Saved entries
☆ ☆ ☆ ☆ ☆
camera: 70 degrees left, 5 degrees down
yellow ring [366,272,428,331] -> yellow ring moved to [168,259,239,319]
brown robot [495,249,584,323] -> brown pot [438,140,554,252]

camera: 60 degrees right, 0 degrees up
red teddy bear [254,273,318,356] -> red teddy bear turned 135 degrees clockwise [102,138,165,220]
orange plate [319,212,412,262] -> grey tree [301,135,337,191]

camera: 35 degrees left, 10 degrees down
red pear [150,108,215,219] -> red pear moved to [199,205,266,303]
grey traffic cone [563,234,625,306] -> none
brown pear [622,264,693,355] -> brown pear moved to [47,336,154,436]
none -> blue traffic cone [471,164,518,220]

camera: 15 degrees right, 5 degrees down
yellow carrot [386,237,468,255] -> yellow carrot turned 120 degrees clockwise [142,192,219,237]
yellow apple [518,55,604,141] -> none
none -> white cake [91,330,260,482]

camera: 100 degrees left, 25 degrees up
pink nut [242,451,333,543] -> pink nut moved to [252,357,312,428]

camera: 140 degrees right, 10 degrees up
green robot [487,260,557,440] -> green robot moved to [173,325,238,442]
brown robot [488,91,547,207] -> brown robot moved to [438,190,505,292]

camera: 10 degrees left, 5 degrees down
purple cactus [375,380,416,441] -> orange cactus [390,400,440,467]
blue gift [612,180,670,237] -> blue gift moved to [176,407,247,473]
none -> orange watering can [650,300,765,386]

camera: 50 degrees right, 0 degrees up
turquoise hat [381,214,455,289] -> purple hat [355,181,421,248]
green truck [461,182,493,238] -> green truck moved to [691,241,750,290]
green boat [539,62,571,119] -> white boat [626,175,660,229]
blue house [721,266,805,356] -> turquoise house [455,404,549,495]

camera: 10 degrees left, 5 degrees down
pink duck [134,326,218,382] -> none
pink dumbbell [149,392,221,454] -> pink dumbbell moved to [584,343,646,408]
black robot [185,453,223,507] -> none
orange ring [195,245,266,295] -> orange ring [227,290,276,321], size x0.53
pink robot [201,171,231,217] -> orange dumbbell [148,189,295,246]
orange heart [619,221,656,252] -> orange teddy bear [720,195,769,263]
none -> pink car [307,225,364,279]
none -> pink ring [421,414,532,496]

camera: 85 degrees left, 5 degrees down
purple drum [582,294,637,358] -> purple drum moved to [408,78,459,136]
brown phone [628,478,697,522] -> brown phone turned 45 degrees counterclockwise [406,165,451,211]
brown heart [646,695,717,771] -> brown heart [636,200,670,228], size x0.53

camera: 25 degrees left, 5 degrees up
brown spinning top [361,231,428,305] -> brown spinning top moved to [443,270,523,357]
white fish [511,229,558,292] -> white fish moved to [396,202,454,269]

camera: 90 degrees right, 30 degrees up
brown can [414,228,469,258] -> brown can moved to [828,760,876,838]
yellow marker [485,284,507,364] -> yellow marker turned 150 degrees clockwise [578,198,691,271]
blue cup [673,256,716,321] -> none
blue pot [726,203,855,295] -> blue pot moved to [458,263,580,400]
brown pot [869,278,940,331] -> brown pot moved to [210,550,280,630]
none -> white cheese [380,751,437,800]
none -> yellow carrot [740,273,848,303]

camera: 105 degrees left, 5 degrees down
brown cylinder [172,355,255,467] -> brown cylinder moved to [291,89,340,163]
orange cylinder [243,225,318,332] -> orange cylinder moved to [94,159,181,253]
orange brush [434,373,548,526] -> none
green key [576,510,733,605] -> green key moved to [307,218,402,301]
☆ ☆ ☆ ☆ ☆
--- DIRECTIONS FOR THIS TASK ---
Go through the entries above and pull out each line with "yellow" in it.

--- ANSWER FOR THE TASK ---
yellow ring [366,272,428,331] -> yellow ring moved to [168,259,239,319]
yellow carrot [386,237,468,255] -> yellow carrot turned 120 degrees clockwise [142,192,219,237]
yellow apple [518,55,604,141] -> none
yellow marker [485,284,507,364] -> yellow marker turned 150 degrees clockwise [578,198,691,271]
none -> yellow carrot [740,273,848,303]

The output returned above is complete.